(Records drawn from a dataset)

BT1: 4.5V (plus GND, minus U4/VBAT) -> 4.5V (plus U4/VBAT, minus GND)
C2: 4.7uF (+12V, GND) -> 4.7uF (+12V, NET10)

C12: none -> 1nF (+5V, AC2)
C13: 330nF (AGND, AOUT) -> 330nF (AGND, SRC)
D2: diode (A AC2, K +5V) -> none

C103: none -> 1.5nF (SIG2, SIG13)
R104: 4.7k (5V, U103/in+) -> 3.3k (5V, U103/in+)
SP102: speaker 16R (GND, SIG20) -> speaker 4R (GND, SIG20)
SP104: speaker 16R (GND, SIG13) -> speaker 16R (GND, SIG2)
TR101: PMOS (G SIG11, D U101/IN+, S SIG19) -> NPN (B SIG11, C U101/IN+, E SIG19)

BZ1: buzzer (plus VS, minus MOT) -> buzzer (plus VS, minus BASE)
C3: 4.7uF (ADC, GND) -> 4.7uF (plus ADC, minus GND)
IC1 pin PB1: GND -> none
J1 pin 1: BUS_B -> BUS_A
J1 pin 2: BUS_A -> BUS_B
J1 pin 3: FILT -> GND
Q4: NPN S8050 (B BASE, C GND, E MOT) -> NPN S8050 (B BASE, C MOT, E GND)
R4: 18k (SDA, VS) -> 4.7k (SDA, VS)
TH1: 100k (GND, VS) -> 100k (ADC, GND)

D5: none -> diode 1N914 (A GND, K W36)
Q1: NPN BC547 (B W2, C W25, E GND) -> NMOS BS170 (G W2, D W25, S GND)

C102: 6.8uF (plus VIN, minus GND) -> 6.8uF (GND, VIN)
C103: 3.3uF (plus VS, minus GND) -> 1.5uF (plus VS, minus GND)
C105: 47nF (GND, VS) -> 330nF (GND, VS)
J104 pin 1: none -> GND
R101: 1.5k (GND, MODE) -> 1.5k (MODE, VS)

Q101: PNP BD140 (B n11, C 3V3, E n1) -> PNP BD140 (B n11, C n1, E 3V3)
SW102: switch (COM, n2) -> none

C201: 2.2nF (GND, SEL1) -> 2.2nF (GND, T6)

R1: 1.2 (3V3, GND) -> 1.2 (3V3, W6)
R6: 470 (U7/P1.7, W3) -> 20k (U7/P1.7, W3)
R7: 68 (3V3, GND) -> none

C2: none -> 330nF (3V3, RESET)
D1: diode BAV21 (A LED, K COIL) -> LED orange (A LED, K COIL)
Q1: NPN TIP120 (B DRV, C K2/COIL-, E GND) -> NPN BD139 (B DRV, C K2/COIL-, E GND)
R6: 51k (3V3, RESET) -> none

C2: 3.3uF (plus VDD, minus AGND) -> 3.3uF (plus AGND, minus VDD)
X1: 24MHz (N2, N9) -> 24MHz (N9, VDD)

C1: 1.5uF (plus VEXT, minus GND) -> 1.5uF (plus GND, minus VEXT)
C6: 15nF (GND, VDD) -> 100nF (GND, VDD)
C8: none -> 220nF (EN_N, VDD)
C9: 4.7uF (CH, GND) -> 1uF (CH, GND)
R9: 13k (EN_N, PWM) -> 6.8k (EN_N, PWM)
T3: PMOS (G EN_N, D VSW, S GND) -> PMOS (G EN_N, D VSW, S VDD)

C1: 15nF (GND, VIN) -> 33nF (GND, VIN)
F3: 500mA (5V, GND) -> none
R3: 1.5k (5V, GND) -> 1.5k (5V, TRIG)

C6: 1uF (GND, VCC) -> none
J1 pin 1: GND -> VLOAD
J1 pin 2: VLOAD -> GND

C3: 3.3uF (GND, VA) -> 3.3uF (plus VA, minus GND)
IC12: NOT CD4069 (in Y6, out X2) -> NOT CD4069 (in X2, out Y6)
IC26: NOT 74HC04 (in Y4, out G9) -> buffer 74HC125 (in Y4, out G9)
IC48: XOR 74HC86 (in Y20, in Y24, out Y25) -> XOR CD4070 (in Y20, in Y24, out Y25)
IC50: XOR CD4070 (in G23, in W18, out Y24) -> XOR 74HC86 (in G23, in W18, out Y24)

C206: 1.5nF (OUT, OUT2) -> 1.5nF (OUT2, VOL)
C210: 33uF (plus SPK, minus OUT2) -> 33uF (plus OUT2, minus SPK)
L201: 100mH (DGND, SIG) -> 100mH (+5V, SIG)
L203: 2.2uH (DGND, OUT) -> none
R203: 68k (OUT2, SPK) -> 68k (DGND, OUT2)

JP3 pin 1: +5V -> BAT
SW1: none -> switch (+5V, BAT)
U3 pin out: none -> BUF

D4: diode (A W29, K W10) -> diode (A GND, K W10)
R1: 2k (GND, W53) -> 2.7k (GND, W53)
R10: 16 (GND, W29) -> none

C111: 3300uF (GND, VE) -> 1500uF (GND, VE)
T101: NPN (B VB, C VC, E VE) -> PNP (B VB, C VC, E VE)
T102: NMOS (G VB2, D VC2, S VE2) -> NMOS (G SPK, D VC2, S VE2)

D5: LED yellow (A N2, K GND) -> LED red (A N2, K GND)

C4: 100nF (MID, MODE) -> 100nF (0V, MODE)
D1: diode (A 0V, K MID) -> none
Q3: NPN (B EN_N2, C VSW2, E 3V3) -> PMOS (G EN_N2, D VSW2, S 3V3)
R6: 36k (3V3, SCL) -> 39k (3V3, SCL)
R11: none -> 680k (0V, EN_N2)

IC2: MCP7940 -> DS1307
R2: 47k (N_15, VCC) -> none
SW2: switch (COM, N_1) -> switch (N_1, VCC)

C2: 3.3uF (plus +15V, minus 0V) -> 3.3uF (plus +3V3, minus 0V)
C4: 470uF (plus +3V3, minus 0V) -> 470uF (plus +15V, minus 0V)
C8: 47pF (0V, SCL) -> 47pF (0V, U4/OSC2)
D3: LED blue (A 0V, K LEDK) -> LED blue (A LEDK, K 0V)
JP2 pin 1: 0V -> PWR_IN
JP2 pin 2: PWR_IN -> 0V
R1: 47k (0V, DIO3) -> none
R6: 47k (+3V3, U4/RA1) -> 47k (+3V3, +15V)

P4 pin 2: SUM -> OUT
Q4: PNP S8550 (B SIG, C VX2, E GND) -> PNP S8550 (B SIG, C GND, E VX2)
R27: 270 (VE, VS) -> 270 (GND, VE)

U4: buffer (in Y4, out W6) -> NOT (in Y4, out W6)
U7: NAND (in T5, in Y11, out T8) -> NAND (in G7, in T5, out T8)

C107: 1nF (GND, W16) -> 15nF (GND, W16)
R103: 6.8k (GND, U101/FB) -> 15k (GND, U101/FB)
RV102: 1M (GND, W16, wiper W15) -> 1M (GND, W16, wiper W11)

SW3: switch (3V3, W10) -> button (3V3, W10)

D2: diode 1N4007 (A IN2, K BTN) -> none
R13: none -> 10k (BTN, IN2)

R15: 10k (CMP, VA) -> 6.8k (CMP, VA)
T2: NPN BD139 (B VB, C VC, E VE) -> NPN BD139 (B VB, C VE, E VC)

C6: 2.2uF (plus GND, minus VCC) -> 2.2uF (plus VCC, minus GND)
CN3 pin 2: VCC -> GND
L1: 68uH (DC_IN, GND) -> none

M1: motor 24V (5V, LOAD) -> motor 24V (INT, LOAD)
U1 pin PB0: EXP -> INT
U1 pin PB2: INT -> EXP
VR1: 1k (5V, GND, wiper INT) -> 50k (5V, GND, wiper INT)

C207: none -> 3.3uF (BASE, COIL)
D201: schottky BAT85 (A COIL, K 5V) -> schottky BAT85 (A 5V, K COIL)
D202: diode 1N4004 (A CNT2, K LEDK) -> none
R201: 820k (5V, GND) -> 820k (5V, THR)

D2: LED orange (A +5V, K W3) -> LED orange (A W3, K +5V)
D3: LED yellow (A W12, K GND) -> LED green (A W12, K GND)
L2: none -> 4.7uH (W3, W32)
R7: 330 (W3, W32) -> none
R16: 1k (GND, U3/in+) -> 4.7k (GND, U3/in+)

What to do. Wherever the string "DGND" appears in a line of the records, copy that line.

Completed exercise.
L201: 100mH (DGND, SIG) -> 100mH (+5V, SIG)
L203: 2.2uH (DGND, OUT) -> none
R203: 68k (OUT2, SPK) -> 68k (DGND, OUT2)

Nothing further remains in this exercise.